======== Entradas extraídas ========
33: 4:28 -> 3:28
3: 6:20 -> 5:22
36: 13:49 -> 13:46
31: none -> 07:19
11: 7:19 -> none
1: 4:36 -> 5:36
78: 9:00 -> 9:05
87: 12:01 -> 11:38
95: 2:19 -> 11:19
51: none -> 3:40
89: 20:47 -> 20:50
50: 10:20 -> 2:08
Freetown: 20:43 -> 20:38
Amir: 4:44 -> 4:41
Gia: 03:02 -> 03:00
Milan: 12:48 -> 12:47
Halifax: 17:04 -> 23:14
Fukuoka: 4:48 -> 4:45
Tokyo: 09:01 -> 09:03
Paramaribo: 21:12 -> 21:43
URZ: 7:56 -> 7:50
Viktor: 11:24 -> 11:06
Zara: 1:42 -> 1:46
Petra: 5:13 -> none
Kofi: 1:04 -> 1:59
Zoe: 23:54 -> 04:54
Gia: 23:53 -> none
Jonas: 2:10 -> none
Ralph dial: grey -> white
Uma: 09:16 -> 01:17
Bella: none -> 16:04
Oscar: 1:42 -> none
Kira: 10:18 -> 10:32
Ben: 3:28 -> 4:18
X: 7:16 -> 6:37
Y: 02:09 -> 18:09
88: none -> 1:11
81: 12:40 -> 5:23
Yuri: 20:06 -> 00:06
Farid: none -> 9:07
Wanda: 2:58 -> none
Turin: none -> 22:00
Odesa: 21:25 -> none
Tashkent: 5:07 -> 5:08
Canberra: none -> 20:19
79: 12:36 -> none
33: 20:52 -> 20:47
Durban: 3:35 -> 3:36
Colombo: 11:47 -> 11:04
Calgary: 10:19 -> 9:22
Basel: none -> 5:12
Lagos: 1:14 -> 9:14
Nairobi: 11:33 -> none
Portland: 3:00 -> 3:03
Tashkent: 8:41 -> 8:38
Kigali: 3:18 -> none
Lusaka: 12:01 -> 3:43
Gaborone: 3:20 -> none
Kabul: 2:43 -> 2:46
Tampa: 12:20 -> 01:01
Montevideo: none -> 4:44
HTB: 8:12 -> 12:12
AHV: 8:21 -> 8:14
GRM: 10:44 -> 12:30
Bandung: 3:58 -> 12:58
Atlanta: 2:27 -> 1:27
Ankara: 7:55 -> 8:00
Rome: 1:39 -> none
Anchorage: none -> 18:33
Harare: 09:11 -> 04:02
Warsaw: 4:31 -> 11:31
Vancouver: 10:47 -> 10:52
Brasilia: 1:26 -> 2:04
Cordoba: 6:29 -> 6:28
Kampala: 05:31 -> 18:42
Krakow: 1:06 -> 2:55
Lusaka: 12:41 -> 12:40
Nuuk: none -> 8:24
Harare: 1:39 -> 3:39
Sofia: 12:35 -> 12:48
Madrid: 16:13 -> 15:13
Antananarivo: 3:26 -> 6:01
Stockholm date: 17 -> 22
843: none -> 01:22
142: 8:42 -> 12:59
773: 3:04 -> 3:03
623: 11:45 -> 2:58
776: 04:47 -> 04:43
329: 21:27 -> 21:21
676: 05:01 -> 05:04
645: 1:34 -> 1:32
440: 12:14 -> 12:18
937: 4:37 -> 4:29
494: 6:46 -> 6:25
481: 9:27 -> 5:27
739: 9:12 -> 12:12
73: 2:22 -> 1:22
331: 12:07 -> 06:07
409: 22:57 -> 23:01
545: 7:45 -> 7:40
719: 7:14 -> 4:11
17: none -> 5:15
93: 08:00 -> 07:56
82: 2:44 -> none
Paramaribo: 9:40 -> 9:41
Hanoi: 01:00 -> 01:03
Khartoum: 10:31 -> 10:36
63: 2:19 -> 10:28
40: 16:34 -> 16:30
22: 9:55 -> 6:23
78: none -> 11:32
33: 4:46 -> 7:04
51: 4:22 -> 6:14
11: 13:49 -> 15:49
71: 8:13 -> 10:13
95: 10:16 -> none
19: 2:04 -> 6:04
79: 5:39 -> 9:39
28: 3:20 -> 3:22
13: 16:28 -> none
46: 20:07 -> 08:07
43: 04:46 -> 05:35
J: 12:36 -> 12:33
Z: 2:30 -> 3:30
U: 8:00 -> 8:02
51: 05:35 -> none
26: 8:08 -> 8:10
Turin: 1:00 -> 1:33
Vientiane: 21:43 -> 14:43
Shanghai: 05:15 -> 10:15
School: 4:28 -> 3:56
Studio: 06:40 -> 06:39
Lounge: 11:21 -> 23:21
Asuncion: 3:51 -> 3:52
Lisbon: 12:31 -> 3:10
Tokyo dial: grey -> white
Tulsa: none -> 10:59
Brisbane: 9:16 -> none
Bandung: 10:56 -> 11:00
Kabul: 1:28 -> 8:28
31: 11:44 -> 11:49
========
Por favor, devolva todas as entradas acima linha por linha, sem alterar nenhum caractere.

• [Solução abaixo]
33: 4:28 -> 3:28
3: 6:20 -> 5:22
36: 13:49 -> 13:46
31: none -> 07:19
11: 7:19 -> none
1: 4:36 -> 5:36
78: 9:00 -> 9:05
87: 12:01 -> 11:38
95: 2:19 -> 11:19
51: none -> 3:40
89: 20:47 -> 20:50
50: 10:20 -> 2:08
Freetown: 20:43 -> 20:38
Amir: 4:44 -> 4:41
Gia: 03:02 -> 03:00
Milan: 12:48 -> 12:47
Halifax: 17:04 -> 23:14
Fukuoka: 4:48 -> 4:45
Tokyo: 09:01 -> 09:03
Paramaribo: 21:12 -> 21:43
URZ: 7:56 -> 7:50
Viktor: 11:24 -> 11:06
Zara: 1:42 -> 1:46
Petra: 5:13 -> none
Kofi: 1:04 -> 1:59
Zoe: 23:54 -> 04:54
Gia: 23:53 -> none
Jonas: 2:10 -> none
Ralph dial: grey -> white
Uma: 09:16 -> 01:17
Bella: none -> 16:04
Oscar: 1:42 -> none
Kira: 10:18 -> 10:32
Ben: 3:28 -> 4:18
X: 7:16 -> 6:37
Y: 02:09 -> 18:09
88: none -> 1:11
81: 12:40 -> 5:23
Yuri: 20:06 -> 00:06
Farid: none -> 9:07
Wanda: 2:58 -> none
Turin: none -> 22:00
Odesa: 21:25 -> none
Tashkent: 5:07 -> 5:08
Canberra: none -> 20:19
79: 12:36 -> none
33: 20:52 -> 20:47
Durban: 3:35 -> 3:36
Colombo: 11:47 -> 11:04
Calgary: 10:19 -> 9:22
Basel: none -> 5:12
Lagos: 1:14 -> 9:14
Nairobi: 11:33 -> none
Portland: 3:00 -> 3:03
Tashkent: 8:41 -> 8:38
Kigali: 3:18 -> none
Lusaka: 12:01 -> 3:43
Gaborone: 3:20 -> none
Kabul: 2:43 -> 2:46
Tampa: 12:20 -> 01:01
Montevideo: none -> 4:44
HTB: 8:12 -> 12:12
AHV: 8:21 -> 8:14
GRM: 10:44 -> 12:30
Bandung: 3:58 -> 12:58
Atlanta: 2:27 -> 1:27
Ankara: 7:55 -> 8:00
Rome: 1:39 -> none
Anchorage: none -> 18:33
Harare: 09:11 -> 04:02
Warsaw: 4:31 -> 11:31
Vancouver: 10:47 -> 10:52
Brasilia: 1:26 -> 2:04
Cordoba: 6:29 -> 6:28
Kampala: 05:31 -> 18:42
Krakow: 1:06 -> 2:55
Lusaka: 12:41 -> 12:40
Nuuk: none -> 8:24
Harare: 1:39 -> 3:39
Sofia: 12:35 -> 12:48
Madrid: 16:13 -> 15:13
Antananarivo: 3:26 -> 6:01
Stockholm date: 17 -> 22
843: none -> 01:22
142: 8:42 -> 12:59
773: 3:04 -> 3:03
623: 11:45 -> 2:58
776: 04:47 -> 04:43
329: 21:27 -> 21:21
676: 05:01 -> 05:04
645: 1:34 -> 1:32
440: 12:14 -> 12:18
937: 4:37 -> 4:29
494: 6:46 -> 6:25
481: 9:27 -> 5:27
739: 9:12 -> 12:12
73: 2:22 -> 1:22
331: 12:07 -> 06:07
409: 22:57 -> 23:01
545: 7:45 -> 7:40
719: 7:14 -> 4:11
17: none -> 5:15
93: 08:00 -> 07:56
82: 2:44 -> none
Paramaribo: 9:40 -> 9:41
Hanoi: 01:00 -> 01:03
Khartoum: 10:31 -> 10:36
63: 2:19 -> 10:28
40: 16:34 -> 16:30
22: 9:55 -> 6:23
78: none -> 11:32
33: 4:46 -> 7:04
51: 4:22 -> 6:14
11: 13:49 -> 15:49
71: 8:13 -> 10:13
95: 10:16 -> none
19: 2:04 -> 6:04
79: 5:39 -> 9:39
28: 3:20 -> 3:22
13: 16:28 -> none
46: 20:07 -> 08:07
43: 04:46 -> 05:35
J: 12:36 -> 12:33
Z: 2:30 -> 3:30
U: 8:00 -> 8:02
51: 05:35 -> none
26: 8:08 -> 8:10
Turin: 1:00 -> 1:33
Vientiane: 21:43 -> 14:43
Shanghai: 05:15 -> 10:15
School: 4:28 -> 3:56
Studio: 06:40 -> 06:39
Lounge: 11:21 -> 23:21
Asuncion: 3:51 -> 3:52
Lisbon: 12:31 -> 3:10
Tokyo dial: grey -> white
Tulsa: none -> 10:59
Brisbane: 9:16 -> none
Bandung: 10:56 -> 11:00
Kabul: 1:28 -> 8:28
31: 11:44 -> 11:49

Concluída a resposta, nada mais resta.